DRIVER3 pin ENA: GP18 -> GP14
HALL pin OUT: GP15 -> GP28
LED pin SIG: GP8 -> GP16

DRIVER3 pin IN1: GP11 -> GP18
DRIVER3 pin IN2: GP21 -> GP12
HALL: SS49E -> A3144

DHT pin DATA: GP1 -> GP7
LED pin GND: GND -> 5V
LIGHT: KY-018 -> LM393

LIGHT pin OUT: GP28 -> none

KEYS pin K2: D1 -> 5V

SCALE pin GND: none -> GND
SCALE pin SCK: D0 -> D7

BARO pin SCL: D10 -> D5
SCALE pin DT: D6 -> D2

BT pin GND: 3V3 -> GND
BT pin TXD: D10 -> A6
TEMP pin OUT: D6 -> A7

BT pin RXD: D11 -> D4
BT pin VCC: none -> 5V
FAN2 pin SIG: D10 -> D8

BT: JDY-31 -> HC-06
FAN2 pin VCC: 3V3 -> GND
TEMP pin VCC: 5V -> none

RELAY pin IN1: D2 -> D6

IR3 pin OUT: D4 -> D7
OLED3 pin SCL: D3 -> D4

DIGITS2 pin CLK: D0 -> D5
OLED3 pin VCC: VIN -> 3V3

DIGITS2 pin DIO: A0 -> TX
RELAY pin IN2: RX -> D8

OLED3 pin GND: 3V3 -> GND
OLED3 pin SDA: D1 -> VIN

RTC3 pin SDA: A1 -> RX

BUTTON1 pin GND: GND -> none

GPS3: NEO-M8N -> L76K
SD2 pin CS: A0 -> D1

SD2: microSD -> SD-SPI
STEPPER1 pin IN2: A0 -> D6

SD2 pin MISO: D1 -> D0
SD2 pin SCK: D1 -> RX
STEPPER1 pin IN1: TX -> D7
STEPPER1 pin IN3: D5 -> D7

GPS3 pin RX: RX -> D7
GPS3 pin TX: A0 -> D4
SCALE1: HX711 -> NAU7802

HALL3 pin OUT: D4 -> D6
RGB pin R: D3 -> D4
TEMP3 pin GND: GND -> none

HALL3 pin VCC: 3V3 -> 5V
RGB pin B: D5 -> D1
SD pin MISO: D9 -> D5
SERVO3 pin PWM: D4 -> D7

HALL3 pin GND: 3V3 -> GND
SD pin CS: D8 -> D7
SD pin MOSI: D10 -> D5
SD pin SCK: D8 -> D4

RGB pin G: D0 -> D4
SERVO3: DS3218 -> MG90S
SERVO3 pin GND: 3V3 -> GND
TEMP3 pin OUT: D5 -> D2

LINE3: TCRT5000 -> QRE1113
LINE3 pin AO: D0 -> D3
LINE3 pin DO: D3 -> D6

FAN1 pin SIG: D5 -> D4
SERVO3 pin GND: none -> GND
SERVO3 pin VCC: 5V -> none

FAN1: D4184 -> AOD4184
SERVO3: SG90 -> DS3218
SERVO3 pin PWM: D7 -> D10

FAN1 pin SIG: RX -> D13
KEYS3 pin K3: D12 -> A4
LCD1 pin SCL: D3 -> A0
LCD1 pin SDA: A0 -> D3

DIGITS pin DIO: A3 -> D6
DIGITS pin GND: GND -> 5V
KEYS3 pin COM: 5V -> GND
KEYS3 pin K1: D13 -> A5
────────────────────────────────────────
*About this exercise*
Write out the data exactly as it stands.

*Task output*
DRIVER3 pin ENA: GP18 -> GP14
HALL pin OUT: GP15 -> GP28
LED pin SIG: GP8 -> GP16

DRIVER3 pin IN1: GP11 -> GP18
DRIVER3 pin IN2: GP21 -> GP12
HALL: SS49E -> A3144

DHT pin DATA: GP1 -> GP7
LED pin GND: GND -> 5V
LIGHT: KY-018 -> LM393

LIGHT pin OUT: GP28 -> none

KEYS pin K2: D1 -> 5V

SCALE pin GND: none -> GND
SCALE pin SCK: D0 -> D7

BARO pin SCL: D10 -> D5
SCALE pin DT: D6 -> D2

BT pin GND: 3V3 -> GND
BT pin TXD: D10 -> A6
TEMP pin OUT: D6 -> A7

BT pin RXD: D11 -> D4
BT pin VCC: none -> 5V
FAN2 pin SIG: D10 -> D8

BT: JDY-31 -> HC-06
FAN2 pin VCC: 3V3 -> GND
TEMP pin VCC: 5V -> none

RELAY pin IN1: D2 -> D6

IR3 pin OUT: D4 -> D7
OLED3 pin SCL: D3 -> D4

DIGITS2 pin CLK: D0 -> D5
OLED3 pin VCC: VIN -> 3V3

DIGITS2 pin DIO: A0 -> TX
RELAY pin IN2: RX -> D8

OLED3 pin GND: 3V3 -> GND
OLED3 pin SDA: D1 -> VIN

RTC3 pin SDA: A1 -> RX

BUTTON1 pin GND: GND -> none

GPS3: NEO-M8N -> L76K
SD2 pin CS: A0 -> D1

SD2: microSD -> SD-SPI
STEPPER1 pin IN2: A0 -> D6

SD2 pin MISO: D1 -> D0
SD2 pin SCK: D1 -> RX
STEPPER1 pin IN1: TX -> D7
STEPPER1 pin IN3: D5 -> D7

GPS3 pin RX: RX -> D7
GPS3 pin TX: A0 -> D4
SCALE1: HX711 -> NAU7802

HALL3 pin OUT: D4 -> D6
RGB pin R: D3 -> D4
TEMP3 pin GND: GND -> none

HALL3 pin VCC: 3V3 -> 5V
RGB pin B: D5 -> D1
SD pin MISO: D9 -> D5
SERVO3 pin PWM: D4 -> D7

HALL3 pin GND: 3V3 -> GND
SD pin CS: D8 -> D7
SD pin MOSI: D10 -> D5
SD pin SCK: D8 -> D4

RGB pin G: D0 -> D4
SERVO3: DS3218 -> MG90S
SERVO3 pin GND: 3V3 -> GND
TEMP3 pin OUT: D5 -> D2

LINE3: TCRT5000 -> QRE1113
LINE3 pin AO: D0 -> D3
LINE3 pin DO: D3 -> D6

FAN1 pin SIG: D5 -> D4
SERVO3 pin GND: none -> GND
SERVO3 pin VCC: 5V -> none

FAN1: D4184 -> AOD4184
SERVO3: SG90 -> DS3218
SERVO3 pin PWM: D7 -> D10

FAN1 pin SIG: RX -> D13
KEYS3 pin K3: D12 -> A4
LCD1 pin SCL: D3 -> A0
LCD1 pin SDA: A0 -> D3

DIGITS pin DIO: A3 -> D6
DIGITS pin GND: GND -> 5V
KEYS3 pin COM: 5V -> GND
KEYS3 pin K1: D13 -> A5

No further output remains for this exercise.